Segment Open

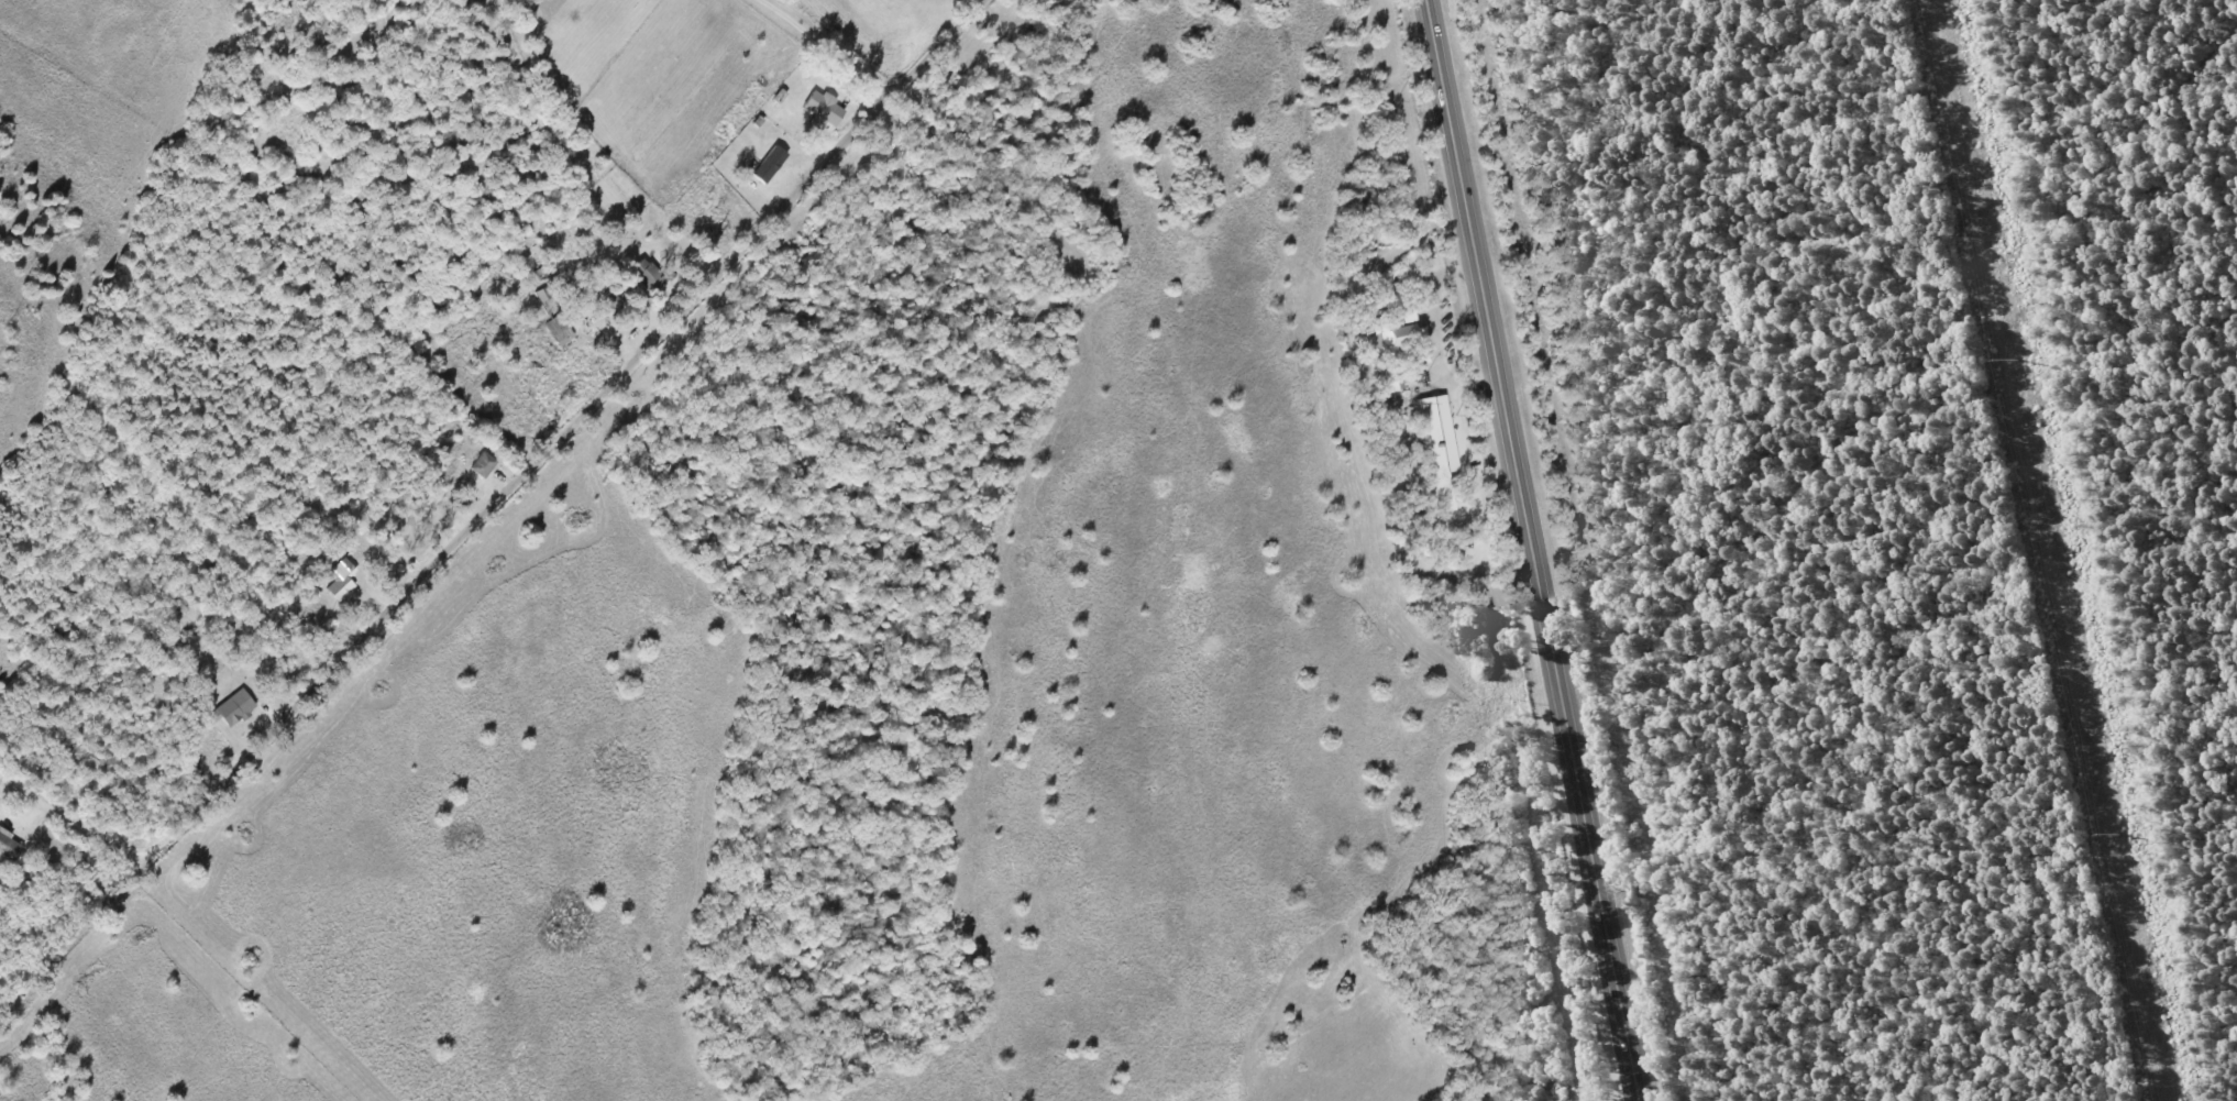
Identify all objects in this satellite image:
road: (828, 48)
building: (823, 109)
building: (770, 164)
building: (647, 274)
building: (559, 330)
building: (1391, 336)
power tower: (2013, 359)
building: (1438, 449)
building: (483, 465)
road: (508, 492)
road: (1539, 549)
building: (341, 580)
building: (233, 709)
power tower: (2114, 833)
building: (10, 847)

Segment Closed

About this task
Return all the material exactly, pictures excluded.

Your response
Identify all objects in this satellite image:
road: (828, 48)
building: (823, 109)
building: (770, 164)
building: (647, 274)
building: (559, 330)
building: (1391, 336)
power tower: (2013, 359)
building: (1438, 449)
building: (483, 465)
road: (508, 492)
road: (1539, 549)
building: (341, 580)
building: (233, 709)
power tower: (2114, 833)
building: (10, 847)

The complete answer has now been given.